Collected data entries
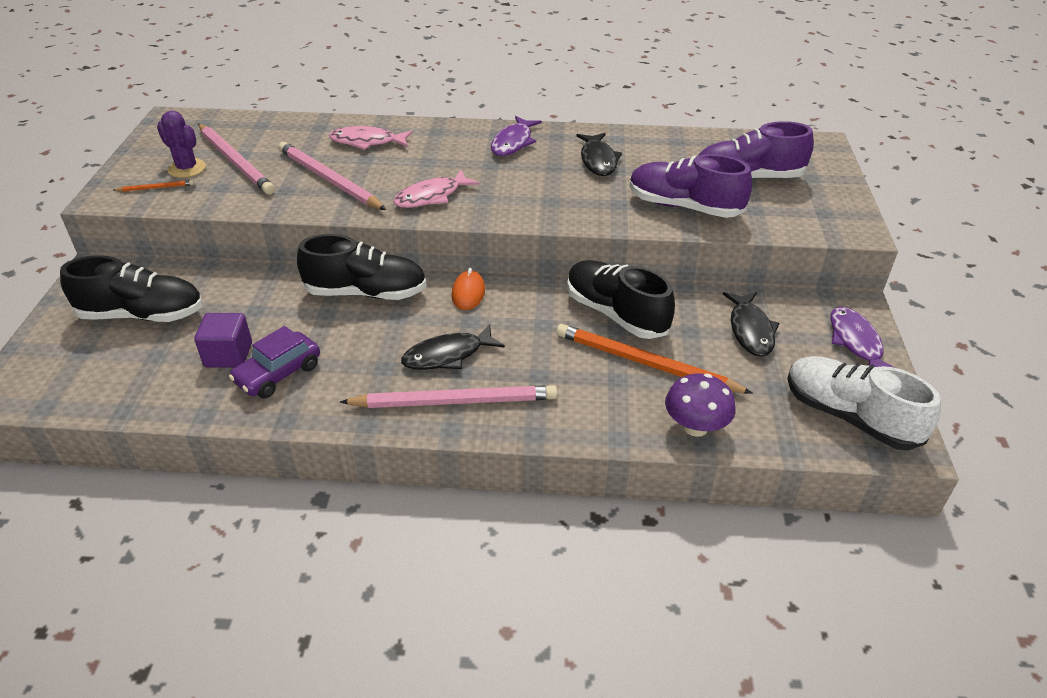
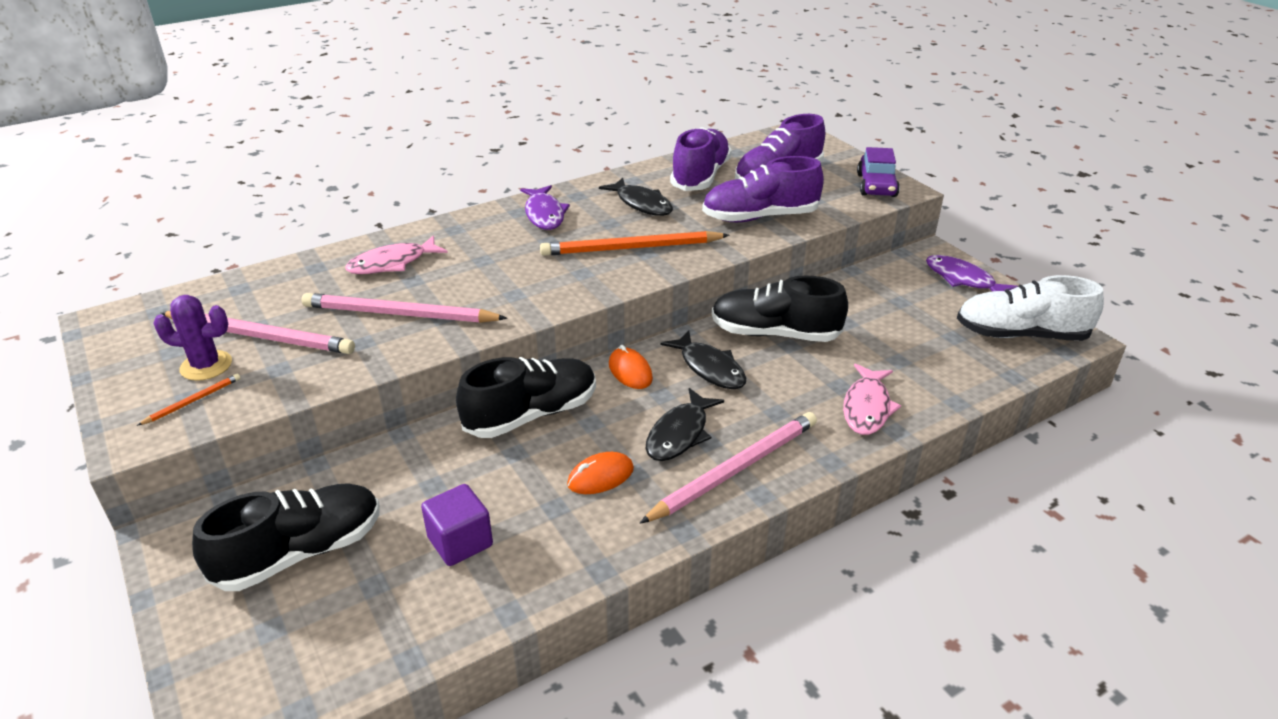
camera: 35 degrees left, 5 degrees down
(278, 374) = (538, 532): purple car -> purple car (876, 185)
(359, 358) = (600, 477): none -> orange mouse
(431, 196) = (530, 290): pink fish -> pink fish (867, 407)
(645, 363) = (844, 362): orange pencil -> orange pencil (631, 248)
(677, 154) = (700, 176): none -> purple shoe
(695, 427) = (936, 393): purple mushroom -> none
(750, 330) = (886, 302): black fish -> black fish (709, 368)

▶ Exercise prompt
The entries are to be written out again exactly, though without any images.

▶ Solution for this exercise
camera: 35 degrees left, 5 degrees down
(278, 374) = (538, 532): purple car -> purple car (876, 185)
(359, 358) = (600, 477): none -> orange mouse
(431, 196) = (530, 290): pink fish -> pink fish (867, 407)
(645, 363) = (844, 362): orange pencil -> orange pencil (631, 248)
(677, 154) = (700, 176): none -> purple shoe
(695, 427) = (936, 393): purple mushroom -> none
(750, 330) = (886, 302): black fish -> black fish (709, 368)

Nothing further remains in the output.